* **Exercise directions**
The required output is every record, reproduced exactly.
┌─ Dataset records
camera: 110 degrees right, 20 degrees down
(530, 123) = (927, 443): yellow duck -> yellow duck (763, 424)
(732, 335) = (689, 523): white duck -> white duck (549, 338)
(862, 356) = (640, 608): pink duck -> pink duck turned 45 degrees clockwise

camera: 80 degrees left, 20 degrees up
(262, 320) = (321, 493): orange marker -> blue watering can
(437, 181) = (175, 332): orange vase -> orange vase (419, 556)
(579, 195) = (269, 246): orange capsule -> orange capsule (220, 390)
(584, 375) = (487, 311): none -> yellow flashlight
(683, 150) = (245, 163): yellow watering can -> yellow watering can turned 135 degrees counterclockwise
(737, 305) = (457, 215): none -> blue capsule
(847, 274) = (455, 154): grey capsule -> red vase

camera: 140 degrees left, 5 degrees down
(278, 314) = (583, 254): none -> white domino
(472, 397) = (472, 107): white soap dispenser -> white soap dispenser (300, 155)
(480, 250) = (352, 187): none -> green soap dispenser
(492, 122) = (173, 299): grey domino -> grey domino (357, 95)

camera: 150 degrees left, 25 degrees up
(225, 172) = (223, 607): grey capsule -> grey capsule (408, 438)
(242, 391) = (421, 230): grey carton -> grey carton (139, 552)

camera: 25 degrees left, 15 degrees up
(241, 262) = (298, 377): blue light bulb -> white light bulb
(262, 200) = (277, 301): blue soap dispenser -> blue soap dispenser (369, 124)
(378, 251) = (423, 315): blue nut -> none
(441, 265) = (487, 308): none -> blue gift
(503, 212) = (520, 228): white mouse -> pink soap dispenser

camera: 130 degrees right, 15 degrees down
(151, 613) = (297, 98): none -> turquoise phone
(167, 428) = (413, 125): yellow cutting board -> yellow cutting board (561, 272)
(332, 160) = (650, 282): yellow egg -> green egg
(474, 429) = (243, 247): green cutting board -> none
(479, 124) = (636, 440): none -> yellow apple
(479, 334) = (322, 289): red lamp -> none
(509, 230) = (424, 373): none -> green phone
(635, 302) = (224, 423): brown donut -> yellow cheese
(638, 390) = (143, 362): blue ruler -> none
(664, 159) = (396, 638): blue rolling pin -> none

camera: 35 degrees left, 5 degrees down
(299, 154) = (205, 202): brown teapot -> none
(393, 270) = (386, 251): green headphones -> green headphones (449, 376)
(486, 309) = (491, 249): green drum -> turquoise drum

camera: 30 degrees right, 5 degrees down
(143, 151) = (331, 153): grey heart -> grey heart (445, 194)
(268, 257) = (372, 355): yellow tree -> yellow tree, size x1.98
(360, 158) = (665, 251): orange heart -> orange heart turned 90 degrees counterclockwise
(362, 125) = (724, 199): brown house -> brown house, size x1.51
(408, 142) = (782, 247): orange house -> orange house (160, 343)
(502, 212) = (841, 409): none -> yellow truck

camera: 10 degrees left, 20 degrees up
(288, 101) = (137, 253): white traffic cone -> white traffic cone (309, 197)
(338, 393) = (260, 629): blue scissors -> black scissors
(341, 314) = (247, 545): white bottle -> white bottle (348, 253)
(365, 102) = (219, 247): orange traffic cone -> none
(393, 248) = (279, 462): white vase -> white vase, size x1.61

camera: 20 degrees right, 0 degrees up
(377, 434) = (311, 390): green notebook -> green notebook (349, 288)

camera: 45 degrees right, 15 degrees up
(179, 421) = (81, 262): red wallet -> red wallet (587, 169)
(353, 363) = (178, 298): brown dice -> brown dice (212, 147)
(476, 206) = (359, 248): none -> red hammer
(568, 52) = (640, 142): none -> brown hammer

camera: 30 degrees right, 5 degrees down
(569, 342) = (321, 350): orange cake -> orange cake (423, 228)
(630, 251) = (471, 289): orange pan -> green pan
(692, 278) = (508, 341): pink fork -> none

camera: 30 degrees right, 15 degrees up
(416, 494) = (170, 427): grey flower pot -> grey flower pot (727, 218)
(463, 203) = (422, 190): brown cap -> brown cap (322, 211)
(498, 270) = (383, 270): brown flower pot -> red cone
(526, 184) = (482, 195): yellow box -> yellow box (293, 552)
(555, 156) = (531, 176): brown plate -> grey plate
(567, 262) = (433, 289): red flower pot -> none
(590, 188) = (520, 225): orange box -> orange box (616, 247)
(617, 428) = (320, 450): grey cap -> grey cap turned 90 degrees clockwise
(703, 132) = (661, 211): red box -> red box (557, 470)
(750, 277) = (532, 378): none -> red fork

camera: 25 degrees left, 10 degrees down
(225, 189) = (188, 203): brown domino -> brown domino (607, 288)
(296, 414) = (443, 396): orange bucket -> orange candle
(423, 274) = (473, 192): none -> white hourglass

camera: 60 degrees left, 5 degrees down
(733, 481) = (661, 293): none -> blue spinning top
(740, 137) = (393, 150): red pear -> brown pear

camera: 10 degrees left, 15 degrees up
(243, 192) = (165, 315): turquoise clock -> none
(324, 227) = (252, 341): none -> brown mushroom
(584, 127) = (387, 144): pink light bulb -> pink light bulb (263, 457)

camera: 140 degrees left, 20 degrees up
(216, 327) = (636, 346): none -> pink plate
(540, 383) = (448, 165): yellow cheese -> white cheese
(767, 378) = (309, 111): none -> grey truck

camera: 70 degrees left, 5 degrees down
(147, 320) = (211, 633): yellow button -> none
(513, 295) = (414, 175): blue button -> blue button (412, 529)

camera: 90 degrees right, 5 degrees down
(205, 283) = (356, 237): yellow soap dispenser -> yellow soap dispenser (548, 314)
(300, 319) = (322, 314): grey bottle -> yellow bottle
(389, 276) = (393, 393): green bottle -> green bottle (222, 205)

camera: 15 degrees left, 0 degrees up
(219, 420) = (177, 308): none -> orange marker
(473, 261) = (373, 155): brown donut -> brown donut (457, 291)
└─
* **Result**
camera: 110 degrees right, 20 degrees down
(530, 123) = (927, 443): yellow duck -> yellow duck (763, 424)
(732, 335) = (689, 523): white duck -> white duck (549, 338)
(862, 356) = (640, 608): pink duck -> pink duck turned 45 degrees clockwise

camera: 80 degrees left, 20 degrees up
(262, 320) = (321, 493): orange marker -> blue watering can
(437, 181) = (175, 332): orange vase -> orange vase (419, 556)
(579, 195) = (269, 246): orange capsule -> orange capsule (220, 390)
(584, 375) = (487, 311): none -> yellow flashlight
(683, 150) = (245, 163): yellow watering can -> yellow watering can turned 135 degrees counterclockwise
(737, 305) = (457, 215): none -> blue capsule
(847, 274) = (455, 154): grey capsule -> red vase

camera: 140 degrees left, 5 degrees down
(278, 314) = (583, 254): none -> white domino
(472, 397) = (472, 107): white soap dispenser -> white soap dispenser (300, 155)
(480, 250) = (352, 187): none -> green soap dispenser
(492, 122) = (173, 299): grey domino -> grey domino (357, 95)

camera: 150 degrees left, 25 degrees up
(225, 172) = (223, 607): grey capsule -> grey capsule (408, 438)
(242, 391) = (421, 230): grey carton -> grey carton (139, 552)

camera: 25 degrees left, 15 degrees up
(241, 262) = (298, 377): blue light bulb -> white light bulb
(262, 200) = (277, 301): blue soap dispenser -> blue soap dispenser (369, 124)
(378, 251) = (423, 315): blue nut -> none
(441, 265) = (487, 308): none -> blue gift
(503, 212) = (520, 228): white mouse -> pink soap dispenser

camera: 130 degrees right, 15 degrees down
(151, 613) = (297, 98): none -> turquoise phone
(167, 428) = (413, 125): yellow cutting board -> yellow cutting board (561, 272)
(332, 160) = (650, 282): yellow egg -> green egg
(474, 429) = (243, 247): green cutting board -> none
(479, 124) = (636, 440): none -> yellow apple
(479, 334) = (322, 289): red lamp -> none
(509, 230) = (424, 373): none -> green phone
(635, 302) = (224, 423): brown donut -> yellow cheese
(638, 390) = (143, 362): blue ruler -> none
(664, 159) = (396, 638): blue rolling pin -> none

camera: 35 degrees left, 5 degrees down
(299, 154) = (205, 202): brown teapot -> none
(393, 270) = (386, 251): green headphones -> green headphones (449, 376)
(486, 309) = (491, 249): green drum -> turquoise drum

camera: 30 degrees right, 5 degrees down
(143, 151) = (331, 153): grey heart -> grey heart (445, 194)
(268, 257) = (372, 355): yellow tree -> yellow tree, size x1.98
(360, 158) = (665, 251): orange heart -> orange heart turned 90 degrees counterclockwise
(362, 125) = (724, 199): brown house -> brown house, size x1.51
(408, 142) = (782, 247): orange house -> orange house (160, 343)
(502, 212) = (841, 409): none -> yellow truck

camera: 10 degrees left, 20 degrees up
(288, 101) = (137, 253): white traffic cone -> white traffic cone (309, 197)
(338, 393) = (260, 629): blue scissors -> black scissors
(341, 314) = (247, 545): white bottle -> white bottle (348, 253)
(365, 102) = (219, 247): orange traffic cone -> none
(393, 248) = (279, 462): white vase -> white vase, size x1.61

camera: 20 degrees right, 0 degrees up
(377, 434) = (311, 390): green notebook -> green notebook (349, 288)

camera: 45 degrees right, 15 degrees up
(179, 421) = (81, 262): red wallet -> red wallet (587, 169)
(353, 363) = (178, 298): brown dice -> brown dice (212, 147)
(476, 206) = (359, 248): none -> red hammer
(568, 52) = (640, 142): none -> brown hammer

camera: 30 degrees right, 5 degrees down
(569, 342) = (321, 350): orange cake -> orange cake (423, 228)
(630, 251) = (471, 289): orange pan -> green pan
(692, 278) = (508, 341): pink fork -> none

camera: 30 degrees right, 15 degrees up
(416, 494) = (170, 427): grey flower pot -> grey flower pot (727, 218)
(463, 203) = (422, 190): brown cap -> brown cap (322, 211)
(498, 270) = (383, 270): brown flower pot -> red cone
(526, 184) = (482, 195): yellow box -> yellow box (293, 552)
(555, 156) = (531, 176): brown plate -> grey plate
(567, 262) = (433, 289): red flower pot -> none
(590, 188) = (520, 225): orange box -> orange box (616, 247)
(617, 428) = (320, 450): grey cap -> grey cap turned 90 degrees clockwise
(703, 132) = (661, 211): red box -> red box (557, 470)
(750, 277) = (532, 378): none -> red fork

camera: 25 degrees left, 10 degrees down
(225, 189) = (188, 203): brown domino -> brown domino (607, 288)
(296, 414) = (443, 396): orange bucket -> orange candle
(423, 274) = (473, 192): none -> white hourglass

camera: 60 degrees left, 5 degrees down
(733, 481) = (661, 293): none -> blue spinning top
(740, 137) = (393, 150): red pear -> brown pear

camera: 10 degrees left, 15 degrees up
(243, 192) = (165, 315): turquoise clock -> none
(324, 227) = (252, 341): none -> brown mushroom
(584, 127) = (387, 144): pink light bulb -> pink light bulb (263, 457)

camera: 140 degrees left, 20 degrees up
(216, 327) = (636, 346): none -> pink plate
(540, 383) = (448, 165): yellow cheese -> white cheese
(767, 378) = (309, 111): none -> grey truck

camera: 70 degrees left, 5 degrees down
(147, 320) = (211, 633): yellow button -> none
(513, 295) = (414, 175): blue button -> blue button (412, 529)

camera: 90 degrees right, 5 degrees down
(205, 283) = (356, 237): yellow soap dispenser -> yellow soap dispenser (548, 314)
(300, 319) = (322, 314): grey bottle -> yellow bottle
(389, 276) = (393, 393): green bottle -> green bottle (222, 205)

camera: 15 degrees left, 0 degrees up
(219, 420) = (177, 308): none -> orange marker
(473, 261) = (373, 155): brown donut -> brown donut (457, 291)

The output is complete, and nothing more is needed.